• EXERCISE OBJECTIVE
Would you repeat exactly the part of the listing below that runs from the line containing "grey brick A1:B1" down to the line containing "red brick F4:F5", inclusive, and nothing else?

• DATASET RECORDS
□ □ □
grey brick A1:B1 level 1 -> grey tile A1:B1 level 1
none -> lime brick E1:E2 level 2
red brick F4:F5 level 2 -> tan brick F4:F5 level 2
□ □ □
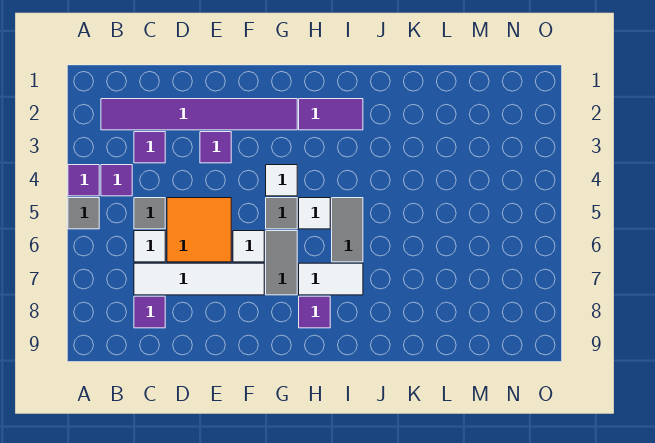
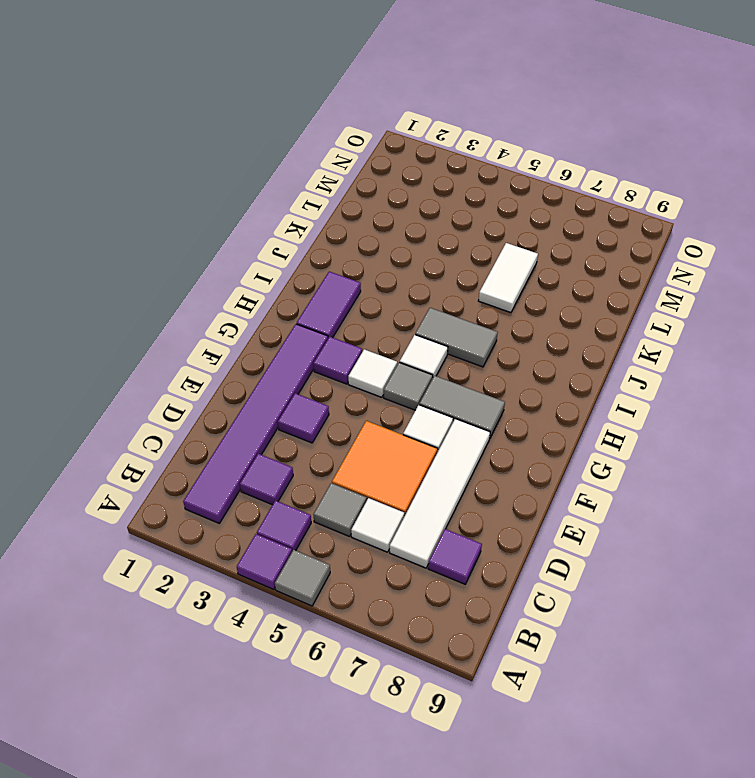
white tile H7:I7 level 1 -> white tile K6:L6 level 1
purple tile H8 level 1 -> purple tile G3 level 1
□ □ □
• EXPECTED ANSWER
grey brick A1:B1 level 1 -> grey tile A1:B1 level 1
none -> lime brick E1:E2 level 2
red brick F4:F5 level 2 -> tan brick F4:F5 level 2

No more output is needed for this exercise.